- Your objective -
A word-for-word copy of the data is what's wanted; pictures stay out of it.

** Given data follows **

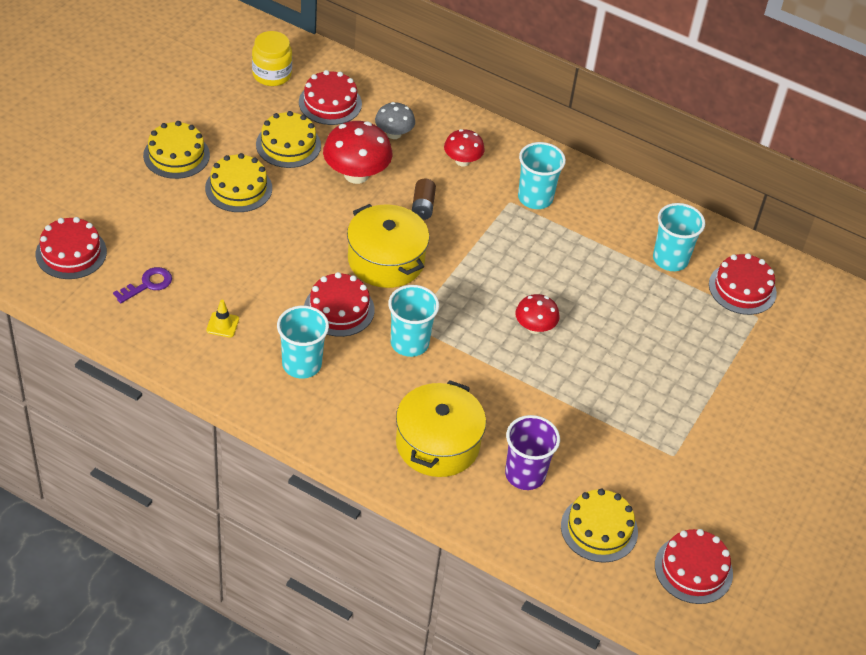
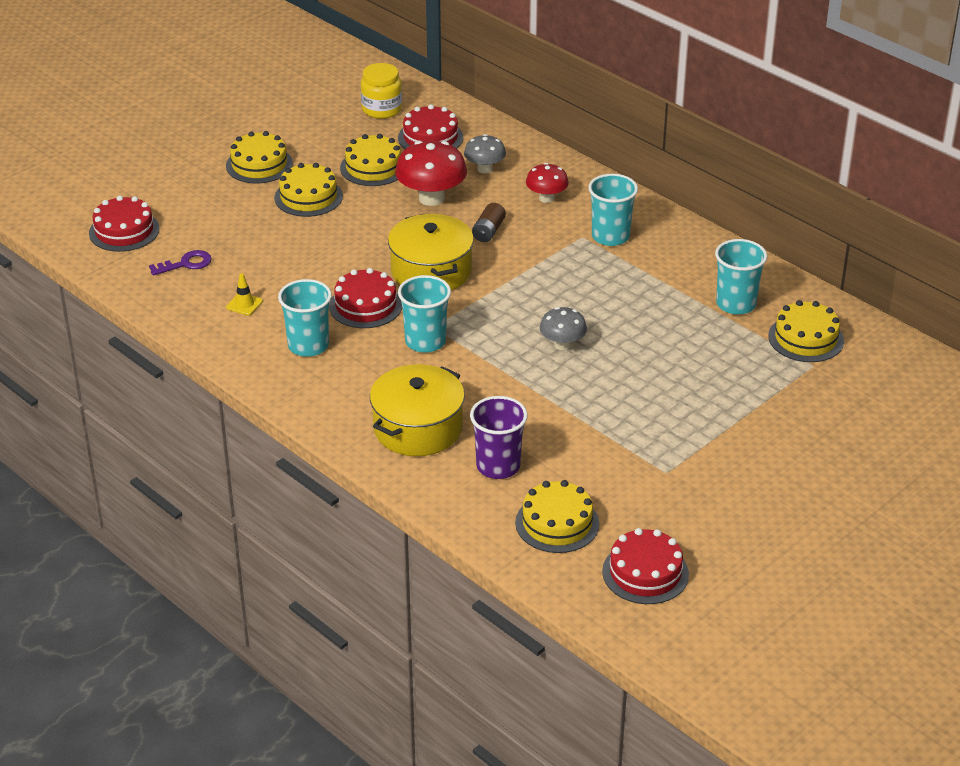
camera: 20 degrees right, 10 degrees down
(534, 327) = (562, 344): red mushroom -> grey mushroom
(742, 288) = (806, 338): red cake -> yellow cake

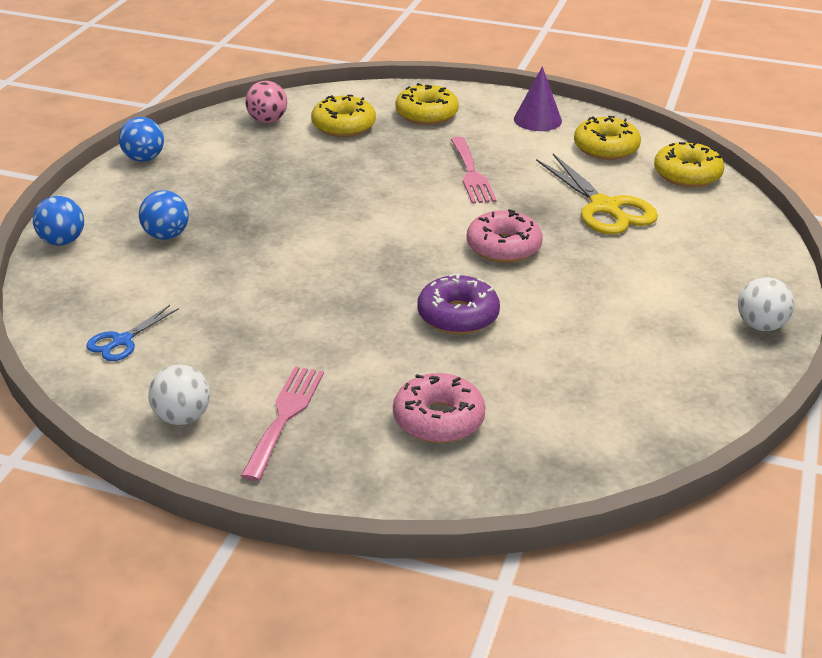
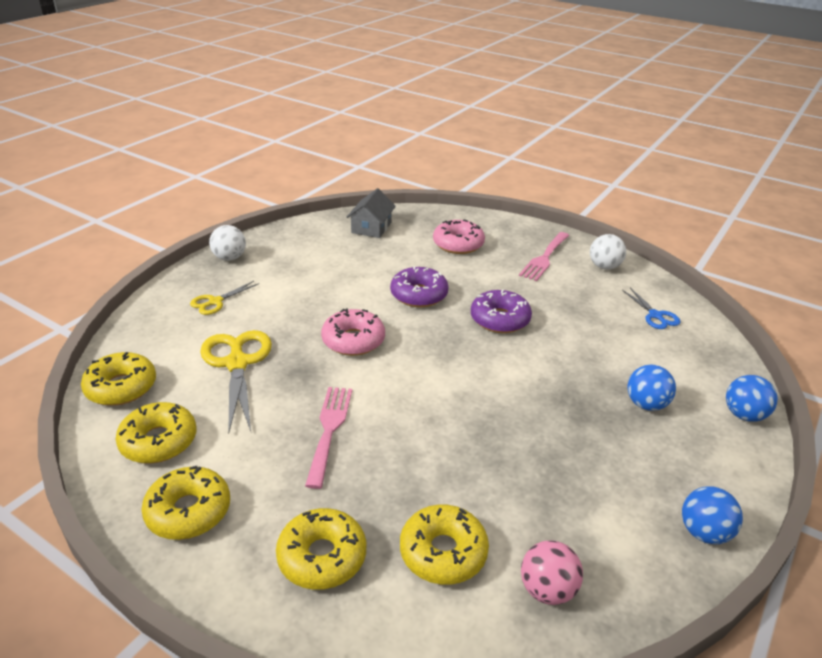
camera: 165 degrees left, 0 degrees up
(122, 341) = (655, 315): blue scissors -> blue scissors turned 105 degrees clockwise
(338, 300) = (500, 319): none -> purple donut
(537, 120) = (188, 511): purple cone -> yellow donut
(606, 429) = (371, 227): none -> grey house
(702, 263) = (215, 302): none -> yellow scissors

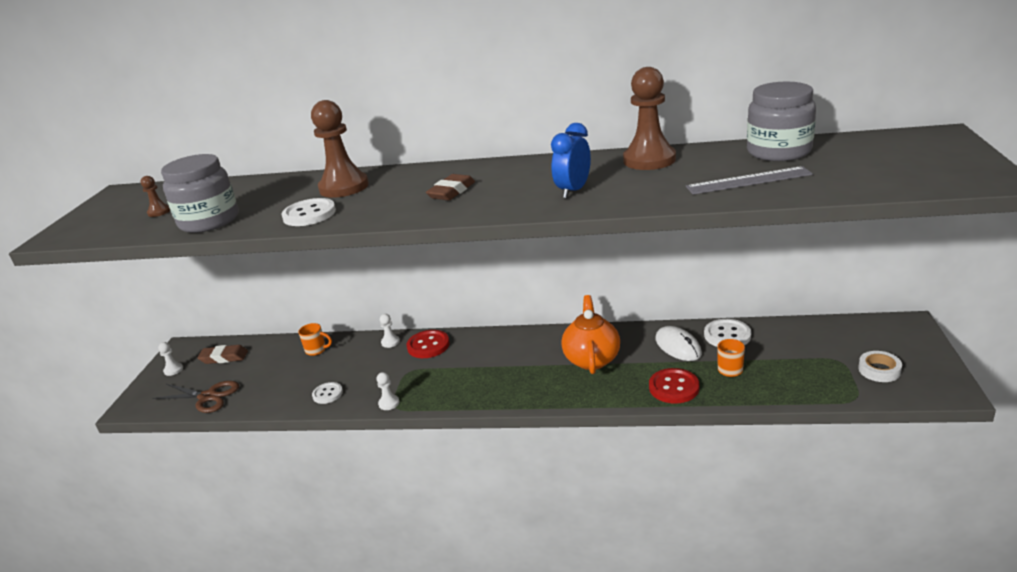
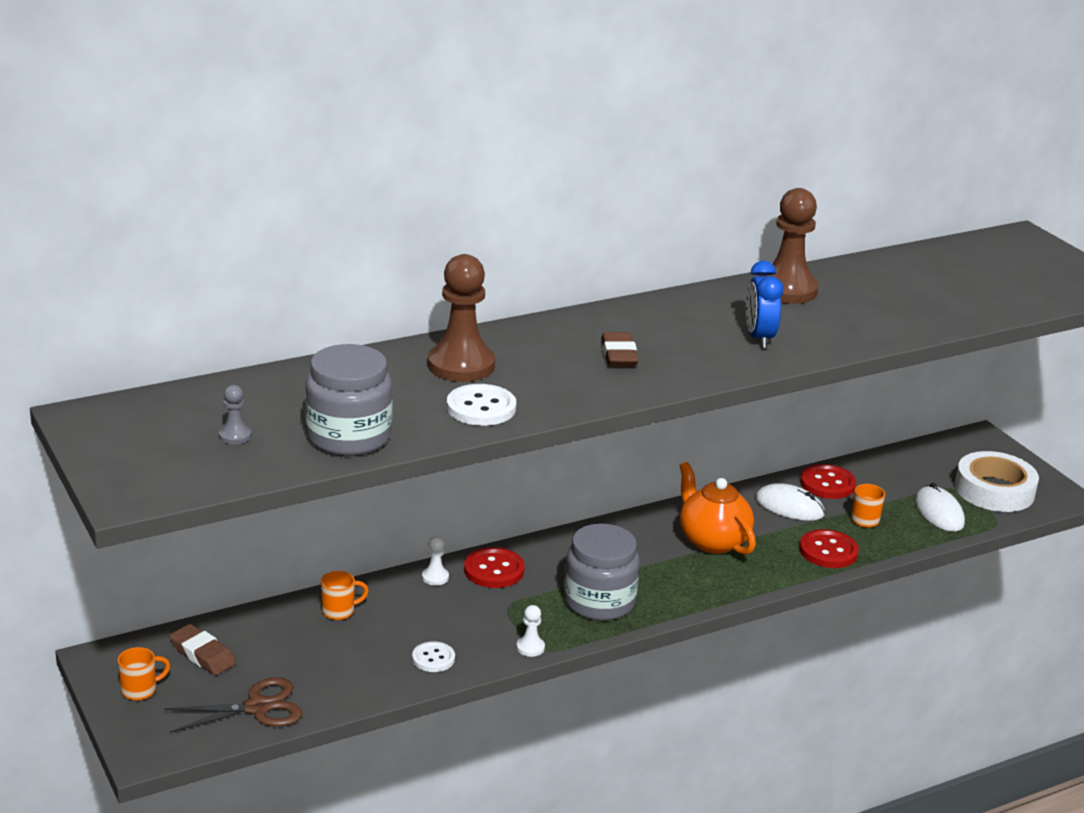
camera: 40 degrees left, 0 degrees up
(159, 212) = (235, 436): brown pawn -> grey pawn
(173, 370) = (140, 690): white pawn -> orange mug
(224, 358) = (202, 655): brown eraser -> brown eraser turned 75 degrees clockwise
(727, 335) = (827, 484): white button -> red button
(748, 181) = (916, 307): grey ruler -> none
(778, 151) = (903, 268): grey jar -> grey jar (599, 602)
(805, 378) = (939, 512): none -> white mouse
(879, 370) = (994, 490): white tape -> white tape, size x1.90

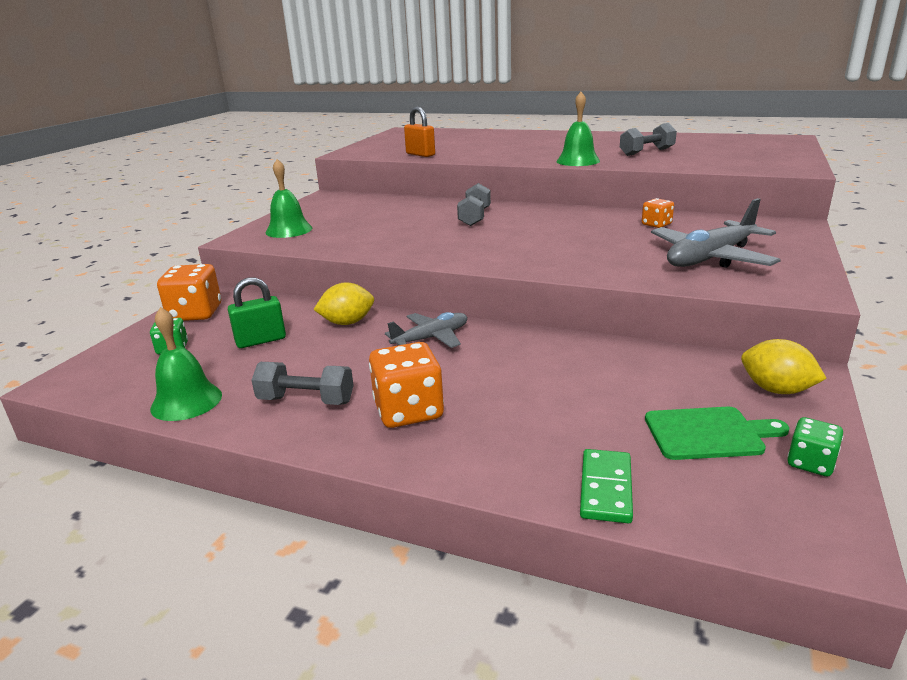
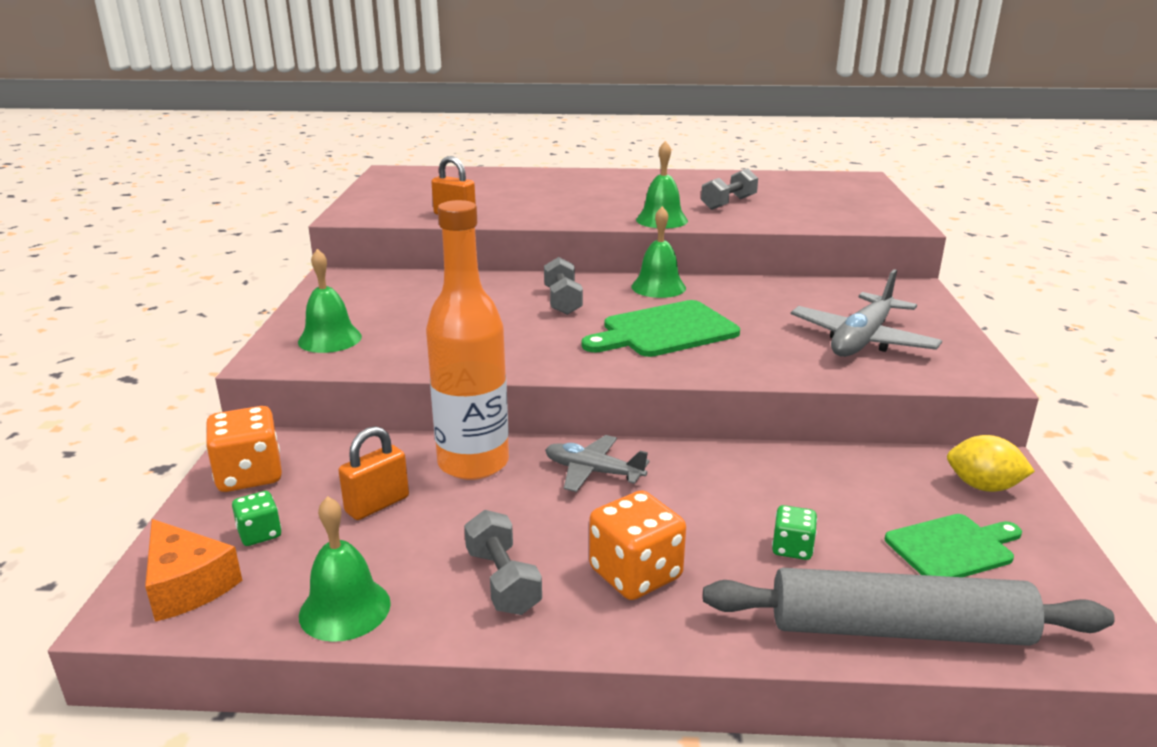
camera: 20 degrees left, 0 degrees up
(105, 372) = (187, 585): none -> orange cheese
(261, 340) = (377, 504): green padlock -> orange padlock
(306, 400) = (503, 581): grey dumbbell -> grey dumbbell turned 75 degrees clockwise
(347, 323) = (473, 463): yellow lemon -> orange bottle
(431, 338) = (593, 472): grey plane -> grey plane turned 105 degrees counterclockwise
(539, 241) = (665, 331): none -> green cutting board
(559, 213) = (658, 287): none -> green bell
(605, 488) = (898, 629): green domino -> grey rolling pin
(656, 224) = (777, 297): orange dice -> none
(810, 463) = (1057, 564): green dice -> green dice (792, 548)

** End of Given data **

- Solution -
camera: 20 degrees right, 10 degrees down
(534, 327) = (562, 344): red mushroom -> grey mushroom
(742, 288) = (806, 338): red cake -> yellow cake

camera: 165 degrees left, 0 degrees up
(122, 341) = (655, 315): blue scissors -> blue scissors turned 105 degrees clockwise
(338, 300) = (500, 319): none -> purple donut
(537, 120) = (188, 511): purple cone -> yellow donut
(606, 429) = (371, 227): none -> grey house
(702, 263) = (215, 302): none -> yellow scissors

camera: 40 degrees left, 0 degrees up
(159, 212) = (235, 436): brown pawn -> grey pawn
(173, 370) = (140, 690): white pawn -> orange mug
(224, 358) = (202, 655): brown eraser -> brown eraser turned 75 degrees clockwise
(727, 335) = (827, 484): white button -> red button
(748, 181) = (916, 307): grey ruler -> none
(778, 151) = (903, 268): grey jar -> grey jar (599, 602)
(805, 378) = (939, 512): none -> white mouse
(879, 370) = (994, 490): white tape -> white tape, size x1.90

camera: 20 degrees left, 0 degrees up
(105, 372) = (187, 585): none -> orange cheese
(261, 340) = (377, 504): green padlock -> orange padlock
(306, 400) = (503, 581): grey dumbbell -> grey dumbbell turned 75 degrees clockwise
(347, 323) = (473, 463): yellow lemon -> orange bottle
(431, 338) = (593, 472): grey plane -> grey plane turned 105 degrees counterclockwise
(539, 241) = (665, 331): none -> green cutting board
(559, 213) = (658, 287): none -> green bell
(605, 488) = (898, 629): green domino -> grey rolling pin
(656, 224) = (777, 297): orange dice -> none
(810, 463) = (1057, 564): green dice -> green dice (792, 548)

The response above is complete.